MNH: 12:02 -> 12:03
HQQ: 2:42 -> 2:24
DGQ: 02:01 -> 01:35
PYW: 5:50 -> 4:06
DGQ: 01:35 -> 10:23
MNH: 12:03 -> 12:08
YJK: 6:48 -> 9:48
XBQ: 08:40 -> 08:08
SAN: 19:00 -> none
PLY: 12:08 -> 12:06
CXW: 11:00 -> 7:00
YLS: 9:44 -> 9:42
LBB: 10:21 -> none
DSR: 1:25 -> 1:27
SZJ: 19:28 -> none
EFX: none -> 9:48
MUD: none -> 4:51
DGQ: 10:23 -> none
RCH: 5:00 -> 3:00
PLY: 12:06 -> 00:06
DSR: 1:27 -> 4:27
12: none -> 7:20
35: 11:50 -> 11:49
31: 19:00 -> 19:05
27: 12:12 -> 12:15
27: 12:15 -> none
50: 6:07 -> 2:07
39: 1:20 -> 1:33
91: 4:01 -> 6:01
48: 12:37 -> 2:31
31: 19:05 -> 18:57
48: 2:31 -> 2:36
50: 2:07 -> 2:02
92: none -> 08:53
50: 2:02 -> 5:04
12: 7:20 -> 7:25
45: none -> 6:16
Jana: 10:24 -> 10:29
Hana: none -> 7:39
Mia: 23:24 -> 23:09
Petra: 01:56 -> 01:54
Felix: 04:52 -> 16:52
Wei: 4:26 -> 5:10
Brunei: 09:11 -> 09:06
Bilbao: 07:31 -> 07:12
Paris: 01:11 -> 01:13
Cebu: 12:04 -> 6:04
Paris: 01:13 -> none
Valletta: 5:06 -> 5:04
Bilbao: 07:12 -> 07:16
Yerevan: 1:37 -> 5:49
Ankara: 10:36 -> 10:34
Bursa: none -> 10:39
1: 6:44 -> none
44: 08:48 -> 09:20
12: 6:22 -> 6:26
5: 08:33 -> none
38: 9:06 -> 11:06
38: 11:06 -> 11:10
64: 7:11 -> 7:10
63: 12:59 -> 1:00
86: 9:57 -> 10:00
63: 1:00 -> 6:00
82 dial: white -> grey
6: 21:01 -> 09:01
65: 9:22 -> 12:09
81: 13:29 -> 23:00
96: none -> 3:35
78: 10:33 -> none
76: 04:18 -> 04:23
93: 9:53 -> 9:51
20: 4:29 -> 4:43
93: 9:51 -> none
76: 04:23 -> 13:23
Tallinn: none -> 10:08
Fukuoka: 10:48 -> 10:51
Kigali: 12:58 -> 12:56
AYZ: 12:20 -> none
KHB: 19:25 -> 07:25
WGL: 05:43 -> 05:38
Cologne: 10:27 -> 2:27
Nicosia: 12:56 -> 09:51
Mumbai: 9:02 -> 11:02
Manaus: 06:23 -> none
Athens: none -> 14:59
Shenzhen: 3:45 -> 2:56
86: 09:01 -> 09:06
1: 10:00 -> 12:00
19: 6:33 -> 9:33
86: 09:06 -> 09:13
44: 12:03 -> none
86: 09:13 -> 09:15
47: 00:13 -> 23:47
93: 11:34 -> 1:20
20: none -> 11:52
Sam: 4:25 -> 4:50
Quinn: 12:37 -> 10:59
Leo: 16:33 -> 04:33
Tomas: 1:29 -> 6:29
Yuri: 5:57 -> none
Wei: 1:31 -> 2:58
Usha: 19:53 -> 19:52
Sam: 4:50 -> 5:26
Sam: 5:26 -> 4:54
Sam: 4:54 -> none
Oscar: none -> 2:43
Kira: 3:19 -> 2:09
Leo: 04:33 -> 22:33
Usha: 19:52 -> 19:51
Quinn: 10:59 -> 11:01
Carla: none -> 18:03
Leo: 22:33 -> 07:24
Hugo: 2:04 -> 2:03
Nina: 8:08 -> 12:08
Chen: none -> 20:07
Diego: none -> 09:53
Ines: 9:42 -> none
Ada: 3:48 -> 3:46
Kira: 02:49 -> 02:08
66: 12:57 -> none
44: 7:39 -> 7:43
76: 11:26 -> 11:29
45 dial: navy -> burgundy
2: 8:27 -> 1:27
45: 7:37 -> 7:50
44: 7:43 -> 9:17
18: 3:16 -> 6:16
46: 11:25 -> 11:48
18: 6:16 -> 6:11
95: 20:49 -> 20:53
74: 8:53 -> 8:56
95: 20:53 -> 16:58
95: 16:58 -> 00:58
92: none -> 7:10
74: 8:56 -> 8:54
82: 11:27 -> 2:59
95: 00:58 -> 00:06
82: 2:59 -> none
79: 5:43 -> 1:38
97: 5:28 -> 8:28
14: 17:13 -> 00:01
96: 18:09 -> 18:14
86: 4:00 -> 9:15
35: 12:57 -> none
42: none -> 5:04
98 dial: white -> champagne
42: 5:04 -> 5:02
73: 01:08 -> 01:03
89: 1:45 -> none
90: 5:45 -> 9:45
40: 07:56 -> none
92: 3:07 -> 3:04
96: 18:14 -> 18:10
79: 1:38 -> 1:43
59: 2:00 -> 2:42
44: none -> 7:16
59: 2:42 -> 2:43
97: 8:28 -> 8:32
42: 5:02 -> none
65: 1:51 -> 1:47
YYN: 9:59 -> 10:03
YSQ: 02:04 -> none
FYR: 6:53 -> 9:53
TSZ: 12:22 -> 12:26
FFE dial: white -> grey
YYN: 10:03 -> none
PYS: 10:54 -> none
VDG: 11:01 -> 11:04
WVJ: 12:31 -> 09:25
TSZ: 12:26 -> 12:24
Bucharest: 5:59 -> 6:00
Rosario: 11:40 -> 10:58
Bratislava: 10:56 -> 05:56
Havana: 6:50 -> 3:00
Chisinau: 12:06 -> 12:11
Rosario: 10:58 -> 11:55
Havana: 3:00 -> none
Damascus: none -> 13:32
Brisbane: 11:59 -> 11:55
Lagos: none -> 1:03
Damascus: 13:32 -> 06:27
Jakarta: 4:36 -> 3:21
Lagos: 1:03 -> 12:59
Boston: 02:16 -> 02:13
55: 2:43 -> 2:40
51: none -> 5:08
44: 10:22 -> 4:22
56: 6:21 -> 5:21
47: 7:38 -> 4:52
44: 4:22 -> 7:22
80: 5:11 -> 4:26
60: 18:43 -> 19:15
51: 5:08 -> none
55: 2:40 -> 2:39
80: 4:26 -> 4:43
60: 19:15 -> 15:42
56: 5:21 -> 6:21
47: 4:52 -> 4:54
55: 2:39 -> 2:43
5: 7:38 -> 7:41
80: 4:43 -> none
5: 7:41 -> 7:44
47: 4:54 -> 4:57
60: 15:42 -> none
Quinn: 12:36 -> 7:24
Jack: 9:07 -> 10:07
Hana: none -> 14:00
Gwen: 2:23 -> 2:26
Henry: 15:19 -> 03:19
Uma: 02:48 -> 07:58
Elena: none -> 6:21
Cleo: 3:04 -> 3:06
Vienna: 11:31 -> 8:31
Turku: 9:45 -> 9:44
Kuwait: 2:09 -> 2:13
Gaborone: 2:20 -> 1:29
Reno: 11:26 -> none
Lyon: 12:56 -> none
----
* **Given request**:
Reproduce every line of the entries above verbatim and in their original order.

* **Solution for this task**:
MNH: 12:02 -> 12:03
HQQ: 2:42 -> 2:24
DGQ: 02:01 -> 01:35
PYW: 5:50 -> 4:06
DGQ: 01:35 -> 10:23
MNH: 12:03 -> 12:08
YJK: 6:48 -> 9:48
XBQ: 08:40 -> 08:08
SAN: 19:00 -> none
PLY: 12:08 -> 12:06
CXW: 11:00 -> 7:00
YLS: 9:44 -> 9:42
LBB: 10:21 -> none
DSR: 1:25 -> 1:27
SZJ: 19:28 -> none
EFX: none -> 9:48
MUD: none -> 4:51
DGQ: 10:23 -> none
RCH: 5:00 -> 3:00
PLY: 12:06 -> 00:06
DSR: 1:27 -> 4:27
12: none -> 7:20
35: 11:50 -> 11:49
31: 19:00 -> 19:05
27: 12:12 -> 12:15
27: 12:15 -> none
50: 6:07 -> 2:07
39: 1:20 -> 1:33
91: 4:01 -> 6:01
48: 12:37 -> 2:31
31: 19:05 -> 18:57
48: 2:31 -> 2:36
50: 2:07 -> 2:02
92: none -> 08:53
50: 2:02 -> 5:04
12: 7:20 -> 7:25
45: none -> 6:16
Jana: 10:24 -> 10:29
Hana: none -> 7:39
Mia: 23:24 -> 23:09
Petra: 01:56 -> 01:54
Felix: 04:52 -> 16:52
Wei: 4:26 -> 5:10
Brunei: 09:11 -> 09:06
Bilbao: 07:31 -> 07:12
Paris: 01:11 -> 01:13
Cebu: 12:04 -> 6:04
Paris: 01:13 -> none
Valletta: 5:06 -> 5:04
Bilbao: 07:12 -> 07:16
Yerevan: 1:37 -> 5:49
Ankara: 10:36 -> 10:34
Bursa: none -> 10:39
1: 6:44 -> none
44: 08:48 -> 09:20
12: 6:22 -> 6:26
5: 08:33 -> none
38: 9:06 -> 11:06
38: 11:06 -> 11:10
64: 7:11 -> 7:10
63: 12:59 -> 1:00
86: 9:57 -> 10:00
63: 1:00 -> 6:00
82 dial: white -> grey
6: 21:01 -> 09:01
65: 9:22 -> 12:09
81: 13:29 -> 23:00
96: none -> 3:35
78: 10:33 -> none
76: 04:18 -> 04:23
93: 9:53 -> 9:51
20: 4:29 -> 4:43
93: 9:51 -> none
76: 04:23 -> 13:23
Tallinn: none -> 10:08
Fukuoka: 10:48 -> 10:51
Kigali: 12:58 -> 12:56
AYZ: 12:20 -> none
KHB: 19:25 -> 07:25
WGL: 05:43 -> 05:38
Cologne: 10:27 -> 2:27
Nicosia: 12:56 -> 09:51
Mumbai: 9:02 -> 11:02
Manaus: 06:23 -> none
Athens: none -> 14:59
Shenzhen: 3:45 -> 2:56
86: 09:01 -> 09:06
1: 10:00 -> 12:00
19: 6:33 -> 9:33
86: 09:06 -> 09:13
44: 12:03 -> none
86: 09:13 -> 09:15
47: 00:13 -> 23:47
93: 11:34 -> 1:20
20: none -> 11:52
Sam: 4:25 -> 4:50
Quinn: 12:37 -> 10:59
Leo: 16:33 -> 04:33
Tomas: 1:29 -> 6:29
Yuri: 5:57 -> none
Wei: 1:31 -> 2:58
Usha: 19:53 -> 19:52
Sam: 4:50 -> 5:26
Sam: 5:26 -> 4:54
Sam: 4:54 -> none
Oscar: none -> 2:43
Kira: 3:19 -> 2:09
Leo: 04:33 -> 22:33
Usha: 19:52 -> 19:51
Quinn: 10:59 -> 11:01
Carla: none -> 18:03
Leo: 22:33 -> 07:24
Hugo: 2:04 -> 2:03
Nina: 8:08 -> 12:08
Chen: none -> 20:07
Diego: none -> 09:53
Ines: 9:42 -> none
Ada: 3:48 -> 3:46
Kira: 02:49 -> 02:08
66: 12:57 -> none
44: 7:39 -> 7:43
76: 11:26 -> 11:29
45 dial: navy -> burgundy
2: 8:27 -> 1:27
45: 7:37 -> 7:50
44: 7:43 -> 9:17
18: 3:16 -> 6:16
46: 11:25 -> 11:48
18: 6:16 -> 6:11
95: 20:49 -> 20:53
74: 8:53 -> 8:56
95: 20:53 -> 16:58
95: 16:58 -> 00:58
92: none -> 7:10
74: 8:56 -> 8:54
82: 11:27 -> 2:59
95: 00:58 -> 00:06
82: 2:59 -> none
79: 5:43 -> 1:38
97: 5:28 -> 8:28
14: 17:13 -> 00:01
96: 18:09 -> 18:14
86: 4:00 -> 9:15
35: 12:57 -> none
42: none -> 5:04
98 dial: white -> champagne
42: 5:04 -> 5:02
73: 01:08 -> 01:03
89: 1:45 -> none
90: 5:45 -> 9:45
40: 07:56 -> none
92: 3:07 -> 3:04
96: 18:14 -> 18:10
79: 1:38 -> 1:43
59: 2:00 -> 2:42
44: none -> 7:16
59: 2:42 -> 2:43
97: 8:28 -> 8:32
42: 5:02 -> none
65: 1:51 -> 1:47
YYN: 9:59 -> 10:03
YSQ: 02:04 -> none
FYR: 6:53 -> 9:53
TSZ: 12:22 -> 12:26
FFE dial: white -> grey
YYN: 10:03 -> none
PYS: 10:54 -> none
VDG: 11:01 -> 11:04
WVJ: 12:31 -> 09:25
TSZ: 12:26 -> 12:24
Bucharest: 5:59 -> 6:00
Rosario: 11:40 -> 10:58
Bratislava: 10:56 -> 05:56
Havana: 6:50 -> 3:00
Chisinau: 12:06 -> 12:11
Rosario: 10:58 -> 11:55
Havana: 3:00 -> none
Damascus: none -> 13:32
Brisbane: 11:59 -> 11:55
Lagos: none -> 1:03
Damascus: 13:32 -> 06:27
Jakarta: 4:36 -> 3:21
Lagos: 1:03 -> 12:59
Boston: 02:16 -> 02:13
55: 2:43 -> 2:40
51: none -> 5:08
44: 10:22 -> 4:22
56: 6:21 -> 5:21
47: 7:38 -> 4:52
44: 4:22 -> 7:22
80: 5:11 -> 4:26
60: 18:43 -> 19:15
51: 5:08 -> none
55: 2:40 -> 2:39
80: 4:26 -> 4:43
60: 19:15 -> 15:42
56: 5:21 -> 6:21
47: 4:52 -> 4:54
55: 2:39 -> 2:43
5: 7:38 -> 7:41
80: 4:43 -> none
5: 7:41 -> 7:44
47: 4:54 -> 4:57
60: 15:42 -> none
Quinn: 12:36 -> 7:24
Jack: 9:07 -> 10:07
Hana: none -> 14:00
Gwen: 2:23 -> 2:26
Henry: 15:19 -> 03:19
Uma: 02:48 -> 07:58
Elena: none -> 6:21
Cleo: 3:04 -> 3:06
Vienna: 11:31 -> 8:31
Turku: 9:45 -> 9:44
Kuwait: 2:09 -> 2:13
Gaborone: 2:20 -> 1:29
Reno: 11:26 -> none
Lyon: 12:56 -> none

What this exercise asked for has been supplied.